**Task description:** Present every line of the data below as a Markdown table with the columns "Row" and "Text," numbering the rows and skipping blank lines. Leave the pictures out of the table.

**Excerpted records:**
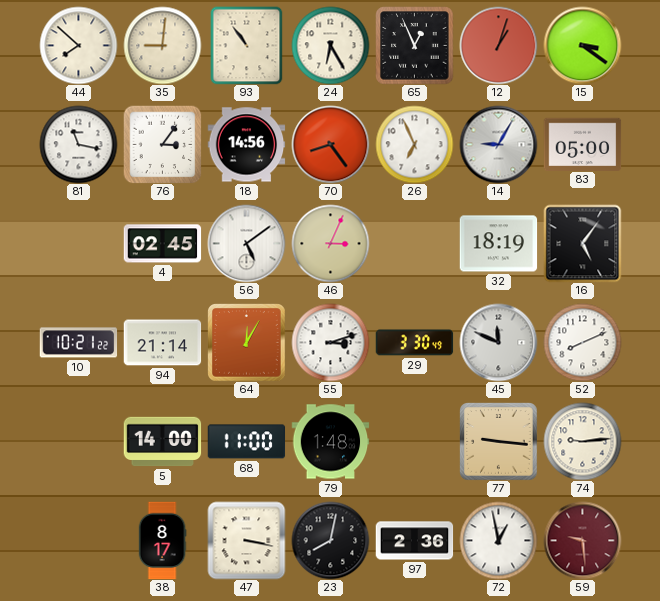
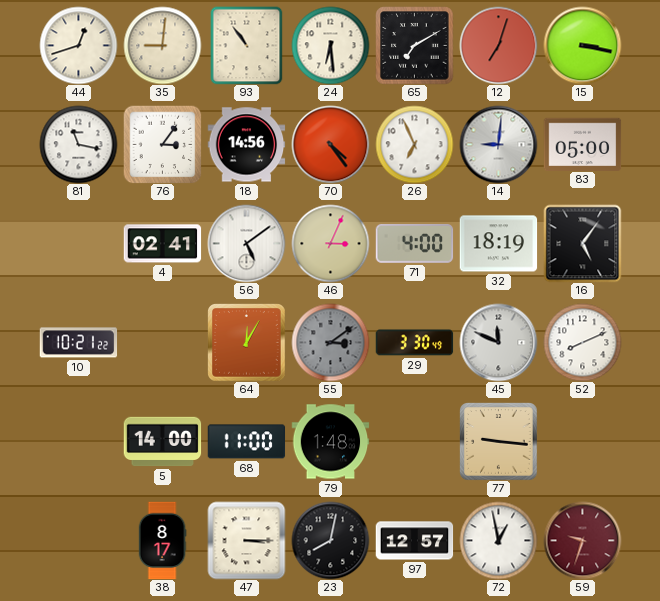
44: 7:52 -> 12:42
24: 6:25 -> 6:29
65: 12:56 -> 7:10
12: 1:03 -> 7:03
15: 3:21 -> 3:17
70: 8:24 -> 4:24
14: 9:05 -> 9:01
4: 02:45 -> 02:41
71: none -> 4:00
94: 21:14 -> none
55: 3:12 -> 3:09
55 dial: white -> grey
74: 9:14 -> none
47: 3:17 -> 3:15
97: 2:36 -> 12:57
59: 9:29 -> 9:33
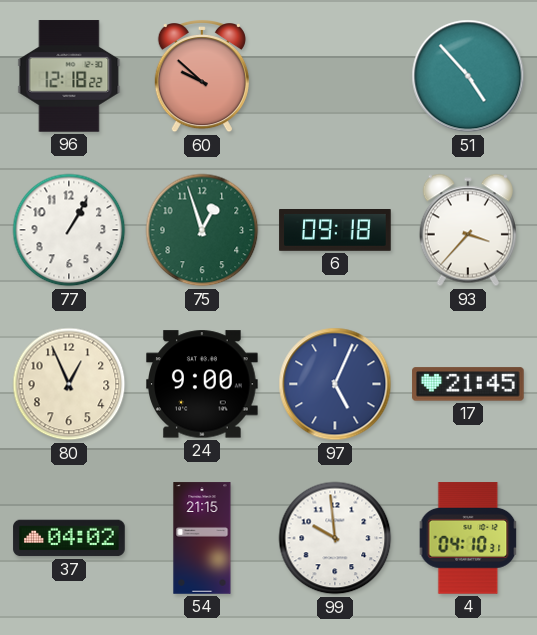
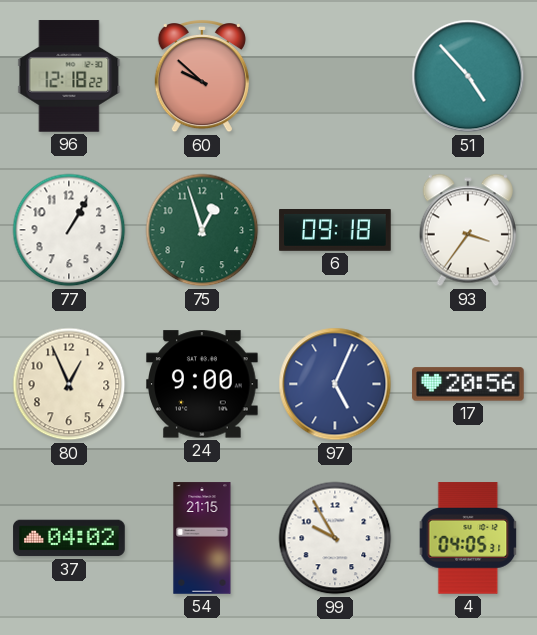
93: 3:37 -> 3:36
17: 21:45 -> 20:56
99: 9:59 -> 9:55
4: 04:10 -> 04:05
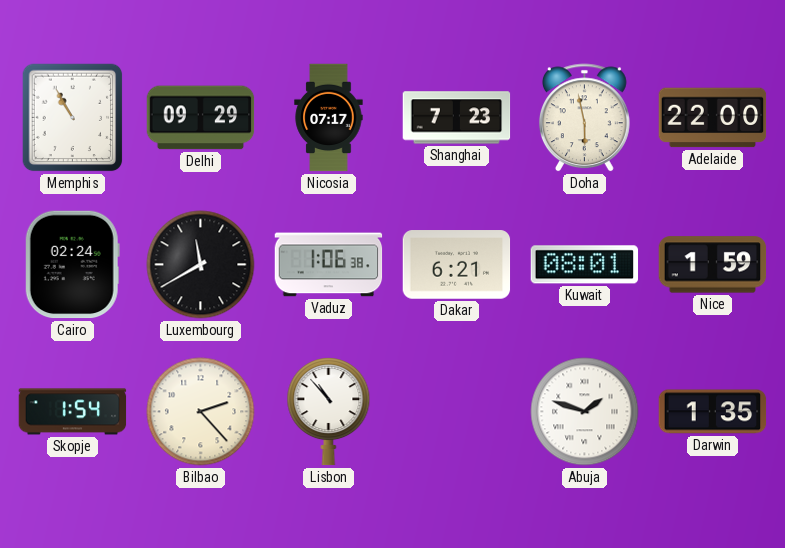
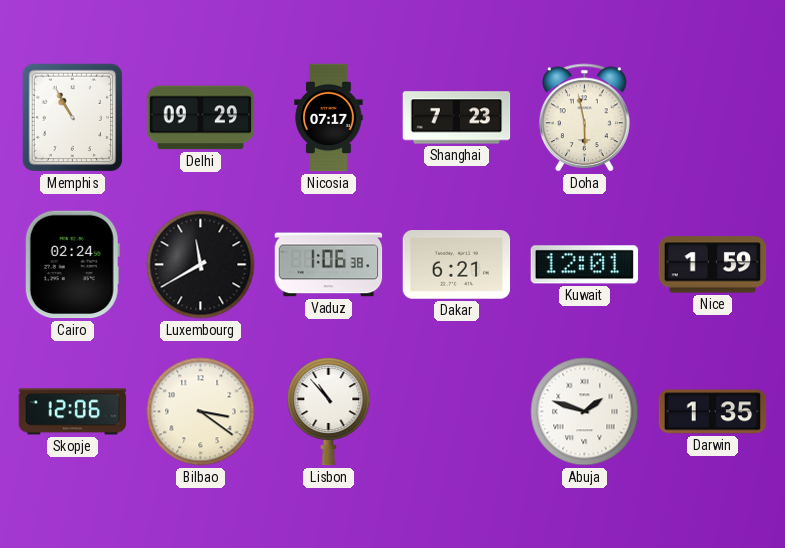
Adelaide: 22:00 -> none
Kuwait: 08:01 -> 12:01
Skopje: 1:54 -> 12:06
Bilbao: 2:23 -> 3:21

**Output of the exercise:**
| Row | Text |
|---|---|
| 1 | 44: 7:52 -> 12:42 |
| 2 | 24: 6:25 -> 6:29 |
| 3 | 65: 12:56 -> 7:10 |
| 4 | 12: 1:03 -> 7:03 |
| 5 | 15: 3:21 -> 3:17 |
| 6 | 70: 8:24 -> 4:24 |
| 7 | 14: 9:05 -> 9:01 |
| 8 | 4: 02:45 -> 02:41 |
| 9 | 71: none -> 4:00 |
| 10 | 94: 21:14 -> none |
| 11 | 55: 3:12 -> 3:09 |
| 12 | 55 dial: white -> grey |
| 13 | 74: 9:14 -> none |
| 14 | 47: 3:17 -> 3:15 |
| 15 | 97: 2:36 -> 12:57 |
| 16 | 59: 9:29 -> 9:33 |
| 17 | 93: 3:37 -> 3:36 |
| 18 | 17: 21:45 -> 20:56 |
| 19 | 99: 9:59 -> 9:55 |
| 20 | 4: 04:10 -> 04:05 |
| 21 | Adelaide: 22:00 -> none |
| 22 | Kuwait: 08:01 -> 12:01 |
| 23 | Skopje: 1:54 -> 12:06 |
| 24 | Bilbao: 2:23 -> 3:21 |